Object displacement listings
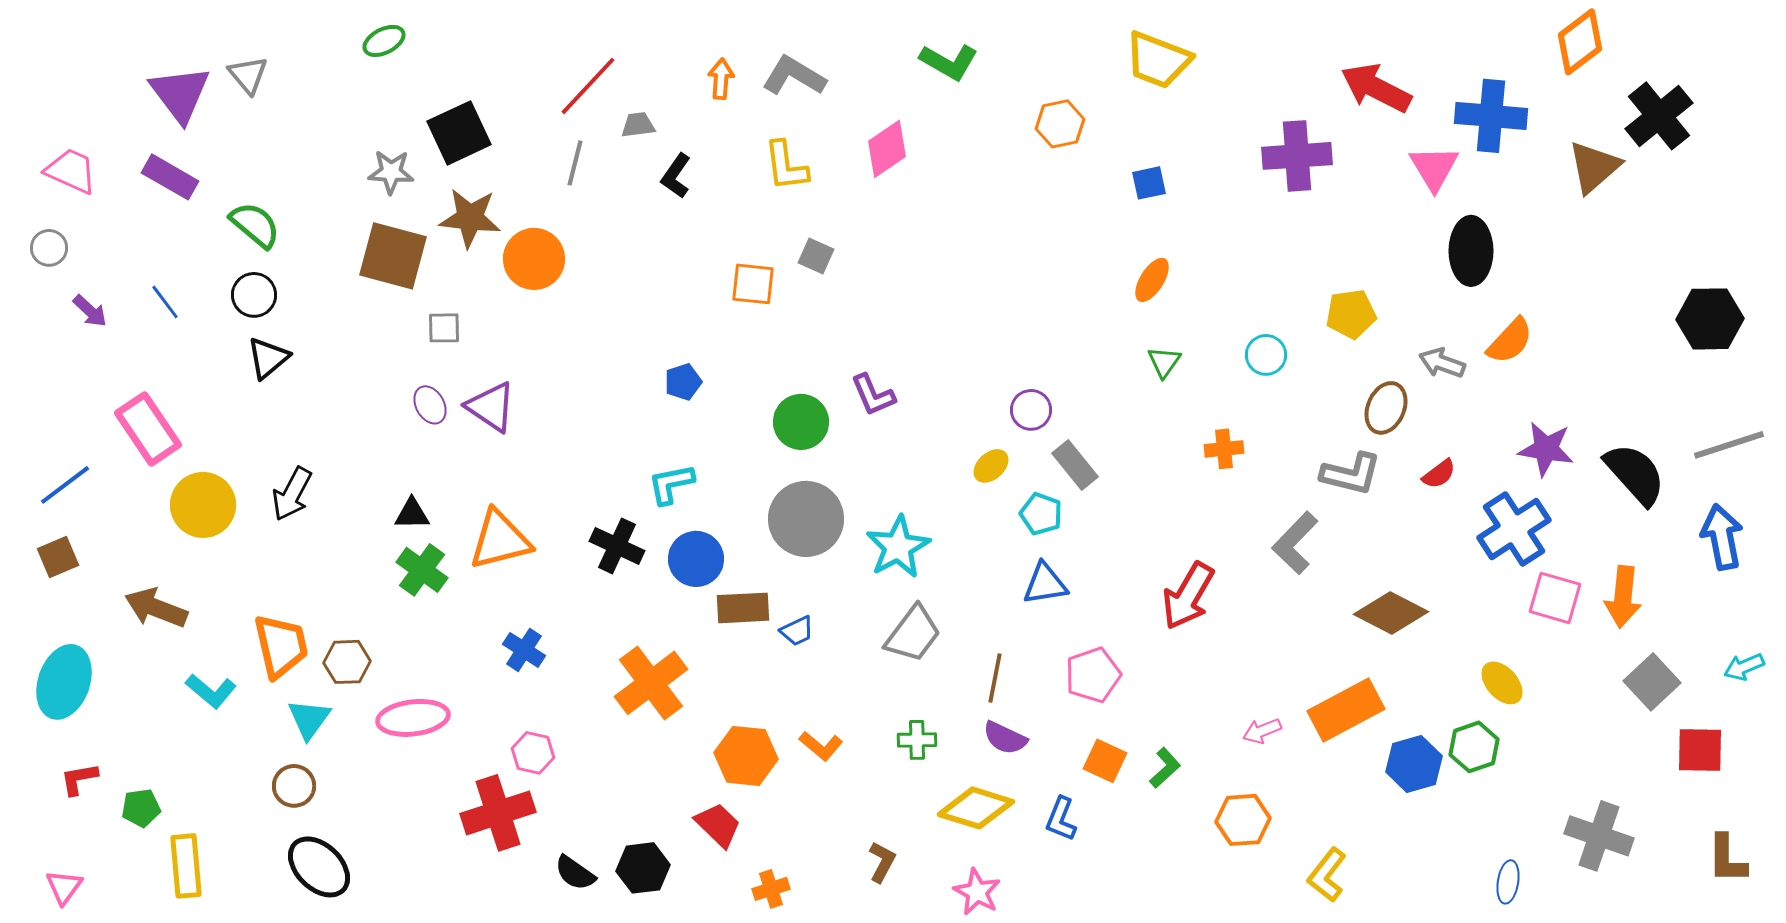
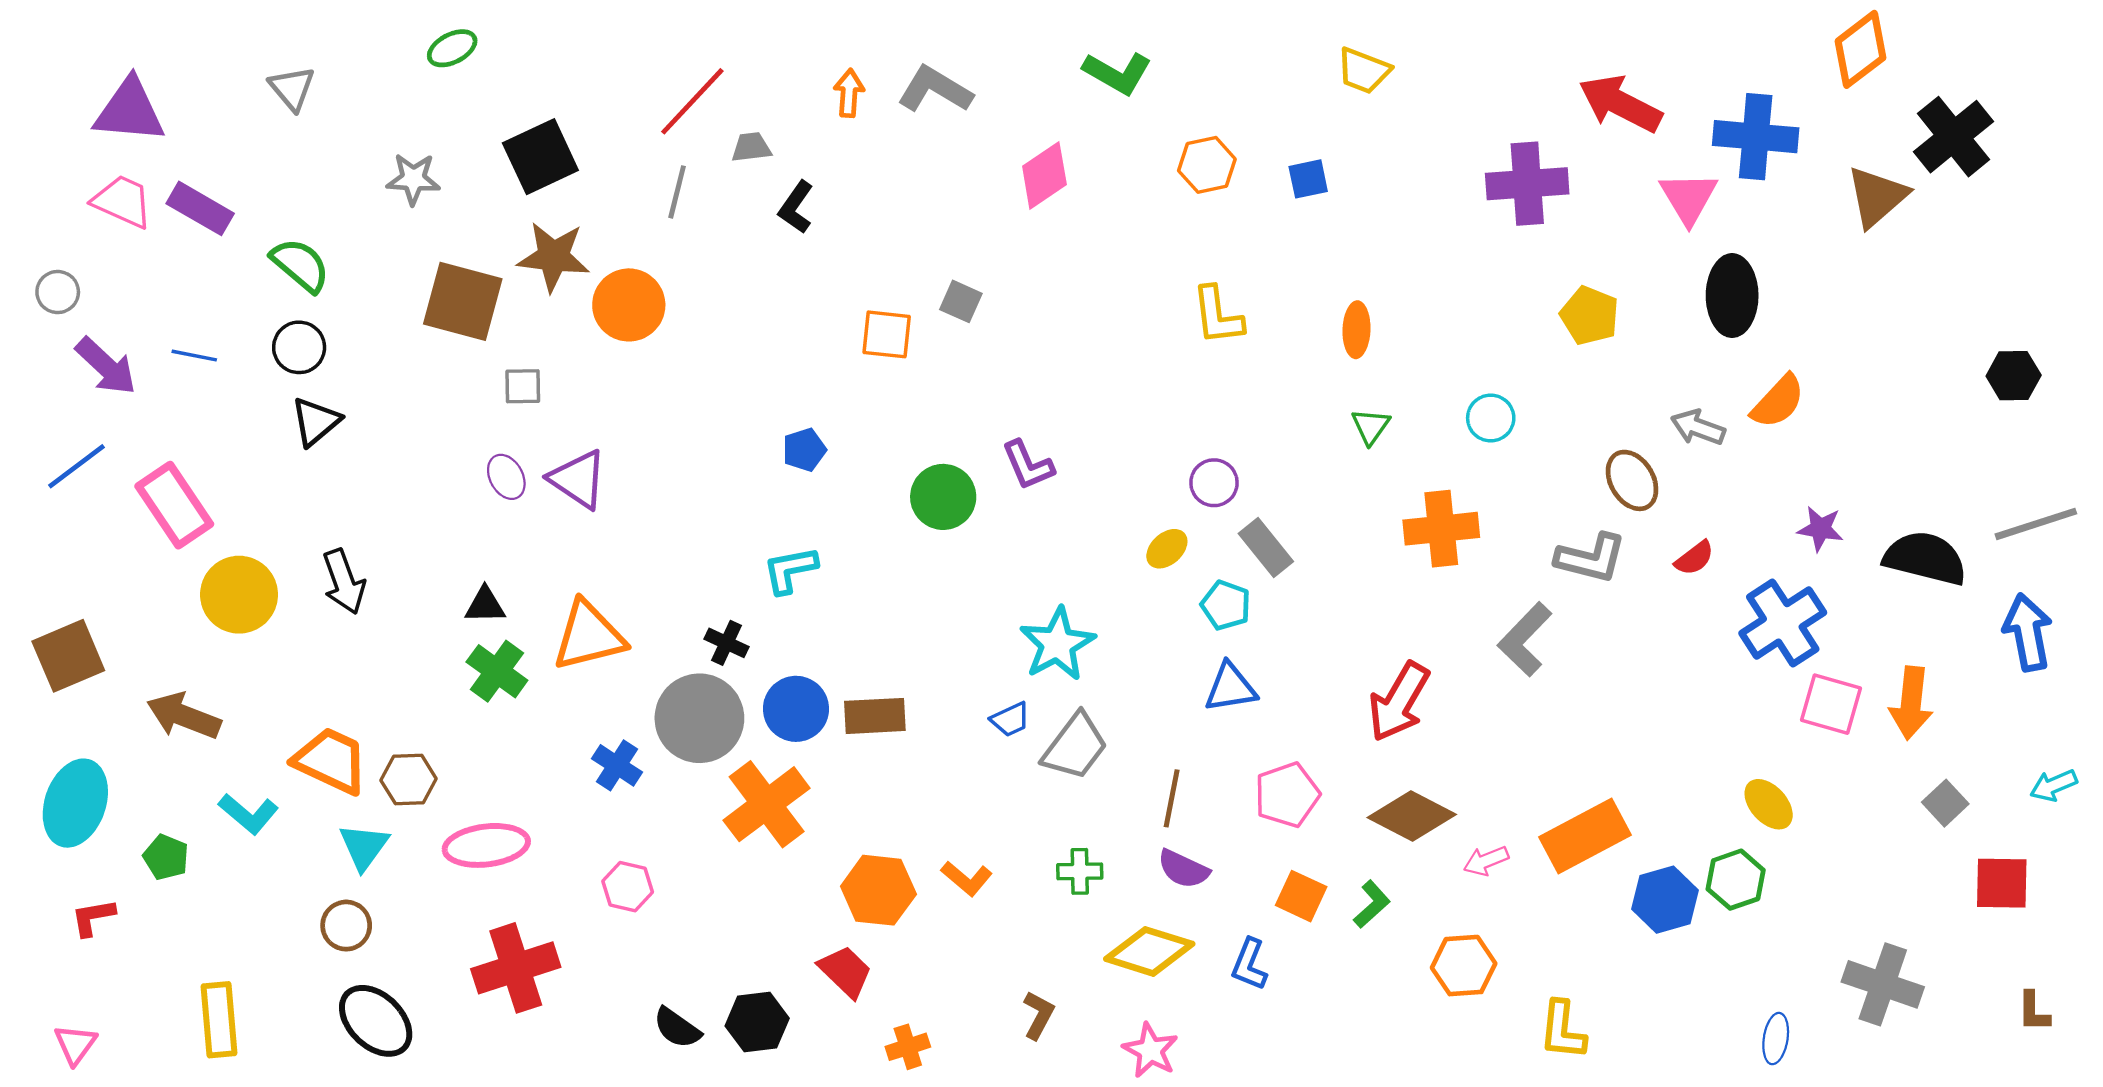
yellow trapezoid: (1158, 60) -> (1364, 71), size x0.7
purple triangle: (180, 94) -> (130, 111), moved, turned -48
orange hexagon: (1060, 124) -> (1207, 165), moved
yellow L-shape: (786, 166) -> (1218, 316), moved
pink trapezoid: (71, 171) -> (122, 201), moved
gray star: (391, 172) -> (413, 179), moved
blue square: (1149, 183) -> (1308, 179), moved
orange ellipse: (1152, 280) -> (1356, 330), turned -30
blue line: (165, 302) -> (194, 356), turned -42
purple arrow: (90, 311) -> (106, 366), size x1.5
yellow pentagon: (1351, 314) -> (1590, 316), moved, turned 30
black hexagon: (1710, 319) -> (2014, 376), size x0.7
brown ellipse: (1386, 408) -> (1632, 480), turned -54
orange cross: (1224, 449) -> (1441, 529), size x1.6
purple star: (1546, 449) -> (1820, 529), size x0.7
black semicircle: (1635, 474) -> (1925, 558), turned -34
blue line: (65, 485) -> (77, 466), moved
black arrow: (292, 494) -> (344, 582), turned -48
gray circle: (806, 519) -> (699, 718), moved
black cross: (617, 546) -> (727, 643), size x0.7
brown square: (58, 557) -> (68, 656), size x1.5
blue circle: (696, 559) -> (796, 709), moved
brown diamond: (1391, 613) -> (1412, 816), moved
blue trapezoid: (797, 631) -> (1010, 719), moved
orange trapezoid: (281, 646) -> (331, 761), turned -52
gray square: (1652, 682) -> (1945, 803), size x0.7
green pentagon: (141, 808) -> (166, 857), moved, turned 30
red cross: (498, 813) -> (516, 968), moved
brown L-shape: (1727, 859) -> (2034, 1011), size x0.7
yellow L-shape: (1327, 875) -> (1563, 1030), turned -32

*WHAT IS EXPECTED*
In the answer, give only the lines from the top of the data above through the line with "blue line: (65, 485) -> (77, 466), moved", reproduced exactly; no picture may appear.

*SOLUTION*
yellow trapezoid: (1158, 60) -> (1364, 71), size x0.7
purple triangle: (180, 94) -> (130, 111), moved, turned -48
orange hexagon: (1060, 124) -> (1207, 165), moved
yellow L-shape: (786, 166) -> (1218, 316), moved
pink trapezoid: (71, 171) -> (122, 201), moved
gray star: (391, 172) -> (413, 179), moved
blue square: (1149, 183) -> (1308, 179), moved
orange ellipse: (1152, 280) -> (1356, 330), turned -30
blue line: (165, 302) -> (194, 356), turned -42
purple arrow: (90, 311) -> (106, 366), size x1.5
yellow pentagon: (1351, 314) -> (1590, 316), moved, turned 30
black hexagon: (1710, 319) -> (2014, 376), size x0.7
brown ellipse: (1386, 408) -> (1632, 480), turned -54
orange cross: (1224, 449) -> (1441, 529), size x1.6
purple star: (1546, 449) -> (1820, 529), size x0.7
black semicircle: (1635, 474) -> (1925, 558), turned -34
blue line: (65, 485) -> (77, 466), moved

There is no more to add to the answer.